_Work instruction_
Would you output the following records verbatim and skip the images in them?

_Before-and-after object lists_
# # # # #

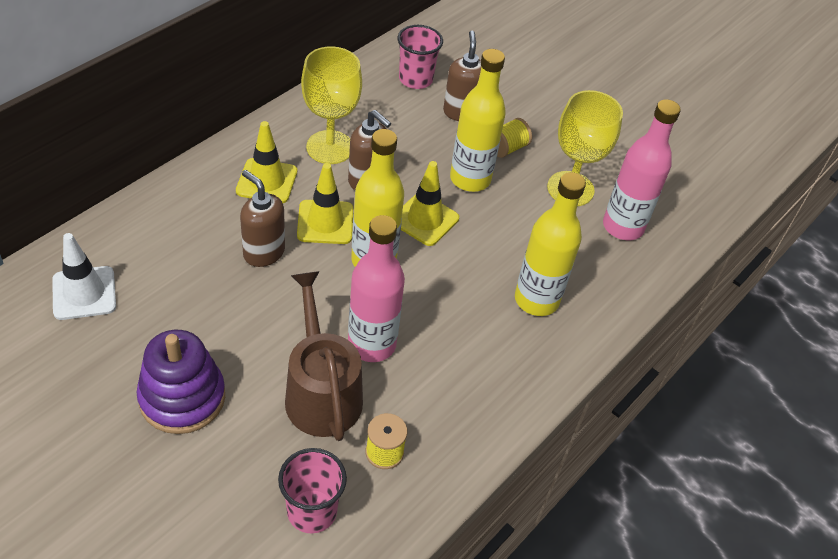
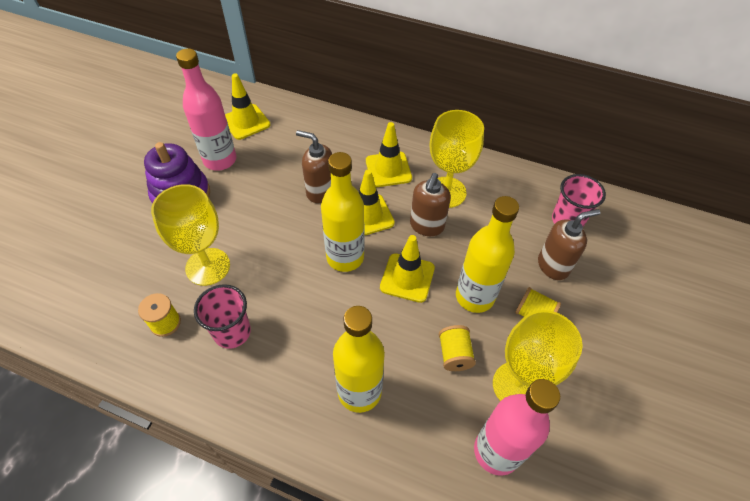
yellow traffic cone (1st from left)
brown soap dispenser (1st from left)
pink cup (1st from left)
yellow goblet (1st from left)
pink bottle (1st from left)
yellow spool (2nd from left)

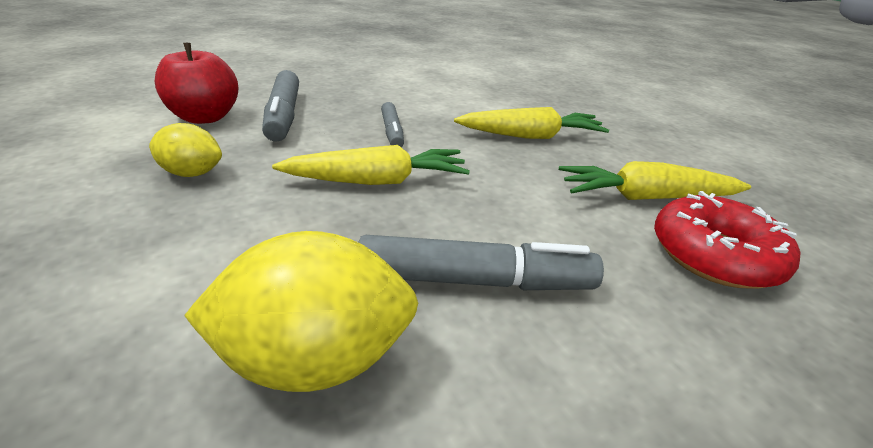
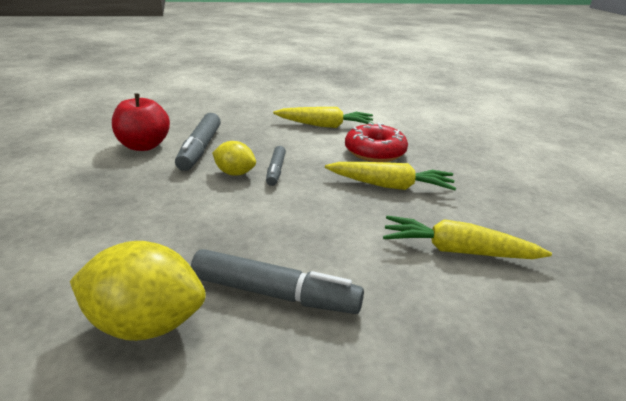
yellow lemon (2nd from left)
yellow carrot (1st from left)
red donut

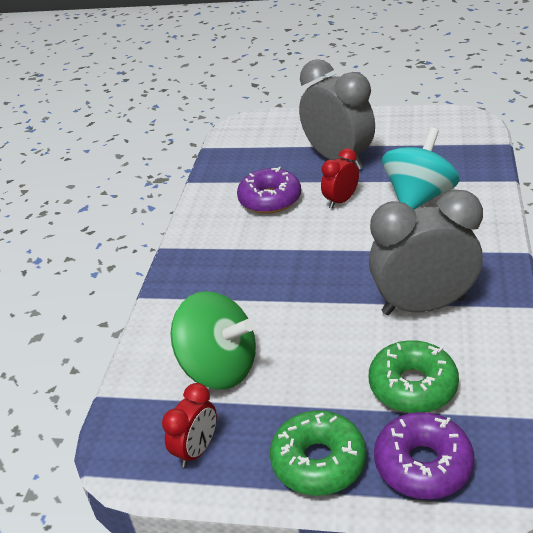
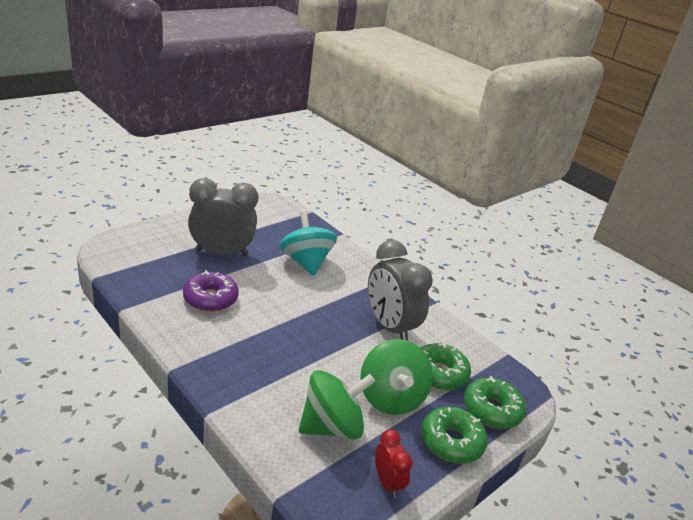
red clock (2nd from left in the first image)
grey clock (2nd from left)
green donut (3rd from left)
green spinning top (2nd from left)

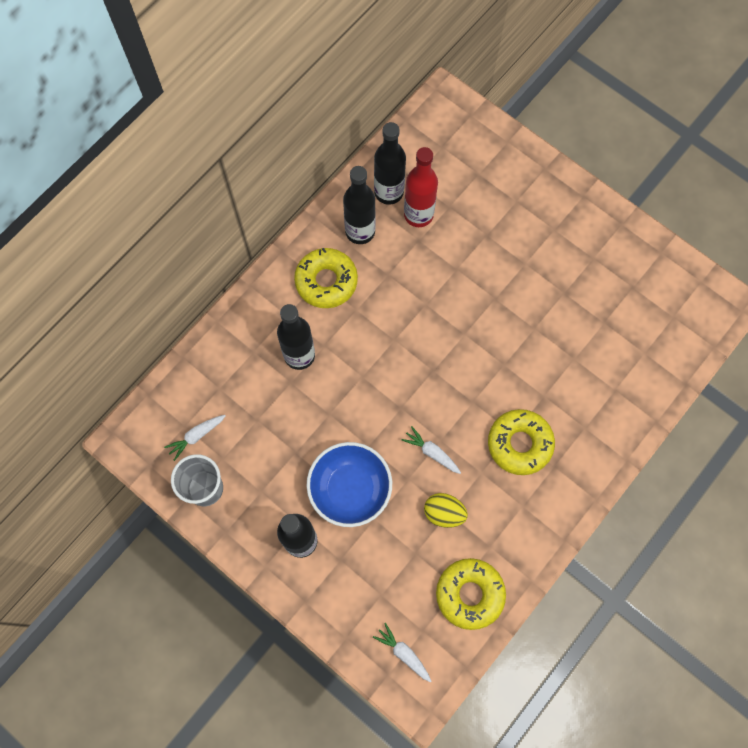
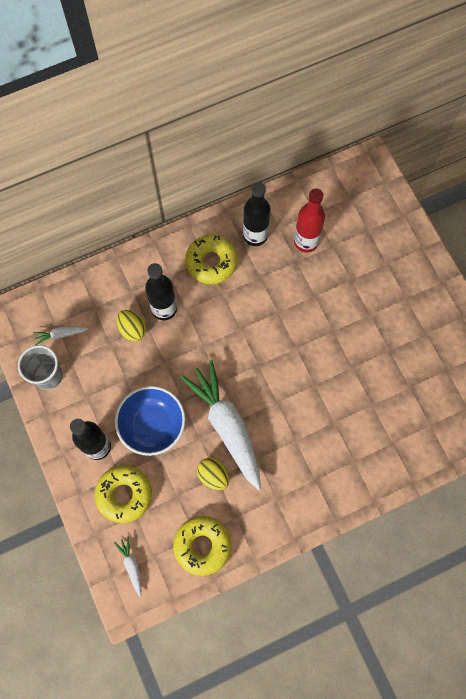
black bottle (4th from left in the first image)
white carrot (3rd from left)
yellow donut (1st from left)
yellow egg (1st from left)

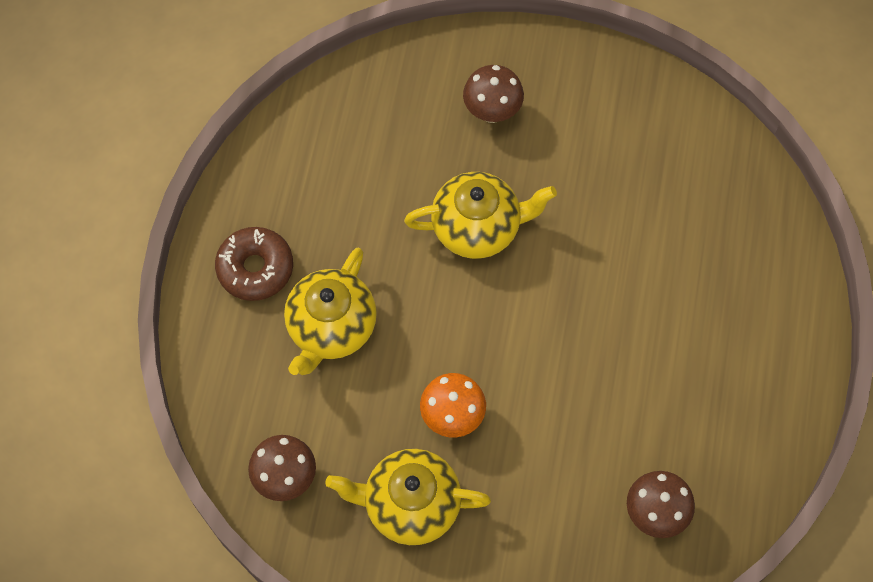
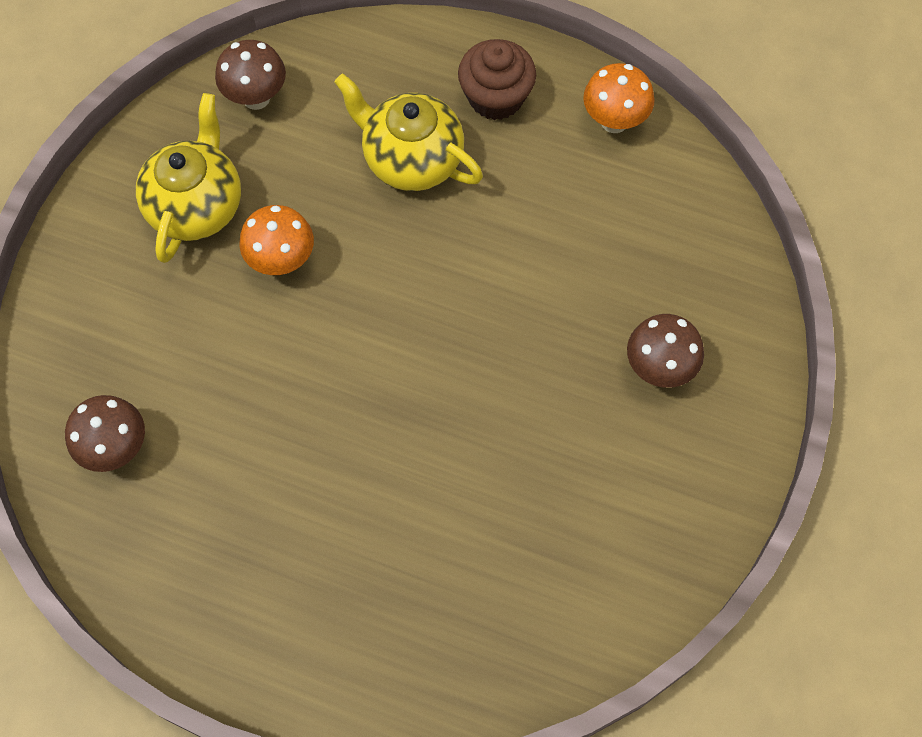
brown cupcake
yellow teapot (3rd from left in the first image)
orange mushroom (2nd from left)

# # # # #

_Written solution_
yellow traffic cone (1st from left)
brown soap dispenser (1st from left)
pink cup (1st from left)
yellow goblet (1st from left)
pink bottle (1st from left)
yellow spool (2nd from left)

yellow lemon (2nd from left)
yellow carrot (1st from left)
red donut

red clock (2nd from left in the first image)
grey clock (2nd from left)
green donut (3rd from left)
green spinning top (2nd from left)

black bottle (4th from left in the first image)
white carrot (3rd from left)
yellow donut (1st from left)
yellow egg (1st from left)

brown cupcake
yellow teapot (3rd from left in the first image)
orange mushroom (2nd from left)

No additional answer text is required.